[Dataset records]
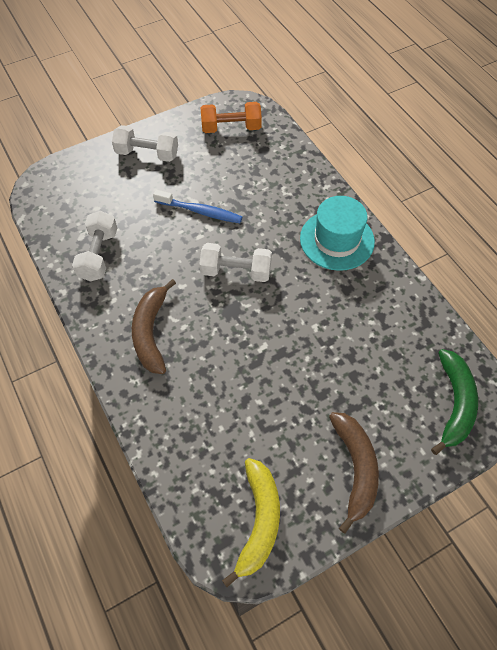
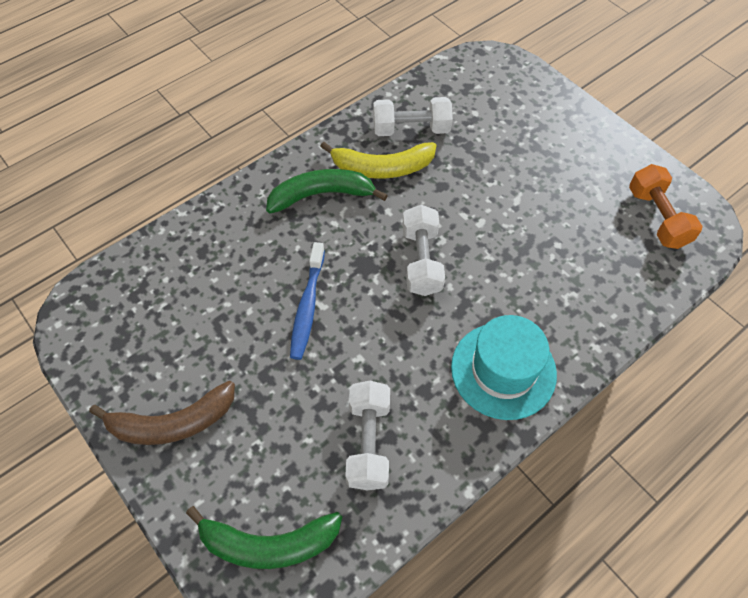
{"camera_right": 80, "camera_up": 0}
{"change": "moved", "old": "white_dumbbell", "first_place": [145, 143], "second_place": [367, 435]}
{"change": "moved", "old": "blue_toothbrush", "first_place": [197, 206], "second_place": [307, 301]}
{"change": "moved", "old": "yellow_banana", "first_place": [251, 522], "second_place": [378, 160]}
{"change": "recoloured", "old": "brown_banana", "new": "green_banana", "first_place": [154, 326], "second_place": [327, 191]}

[WHAT YOU NEED TO DO]
Take the entries above and set them down exactly, minus the pictures.

[SOLUTION TO THE EXERCISE]
{"camera_right": 80, "camera_up": 0}
{"change": "moved", "old": "white_dumbbell", "first_place": [145, 143], "second_place": [367, 435]}
{"change": "moved", "old": "blue_toothbrush", "first_place": [197, 206], "second_place": [307, 301]}
{"change": "moved", "old": "yellow_banana", "first_place": [251, 522], "second_place": [378, 160]}
{"change": "recoloured", "old": "brown_banana", "new": "green_banana", "first_place": [154, 326], "second_place": [327, 191]}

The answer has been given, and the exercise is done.